═════ DATA TO PROCESS ═════

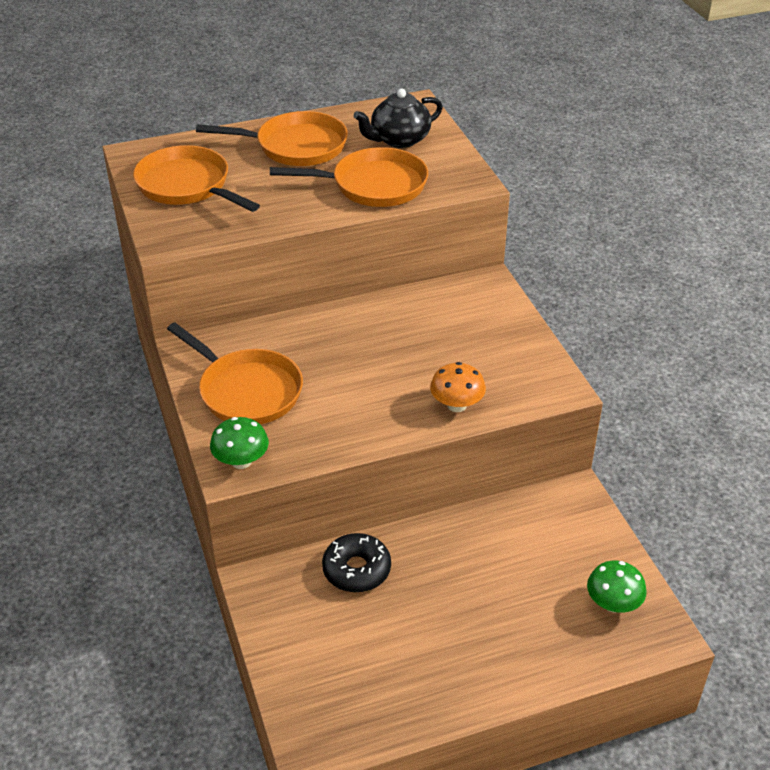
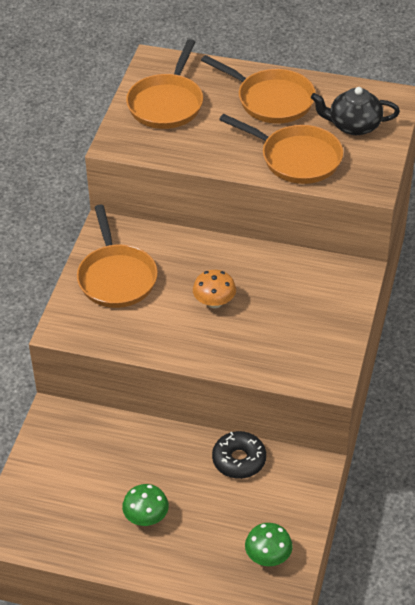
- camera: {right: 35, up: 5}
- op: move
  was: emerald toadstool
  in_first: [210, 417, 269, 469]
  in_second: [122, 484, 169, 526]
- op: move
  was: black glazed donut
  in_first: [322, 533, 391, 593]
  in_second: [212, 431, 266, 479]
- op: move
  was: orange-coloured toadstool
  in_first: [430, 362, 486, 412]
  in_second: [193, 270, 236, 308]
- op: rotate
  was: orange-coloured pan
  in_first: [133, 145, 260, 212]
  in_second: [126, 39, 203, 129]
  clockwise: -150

═════

- **THE TASK**:
Word-for-word transcription: the whole listing, with images excluded.

- **ANSWER BOX**:
- camera: {right: 35, up: 5}
- op: move
  was: emerald toadstool
  in_first: [210, 417, 269, 469]
  in_second: [122, 484, 169, 526]
- op: move
  was: black glazed donut
  in_first: [322, 533, 391, 593]
  in_second: [212, 431, 266, 479]
- op: move
  was: orange-coloured toadstool
  in_first: [430, 362, 486, 412]
  in_second: [193, 270, 236, 308]
- op: rotate
  was: orange-coloured pan
  in_first: [133, 145, 260, 212]
  in_second: [126, 39, 203, 129]
  clockwise: -150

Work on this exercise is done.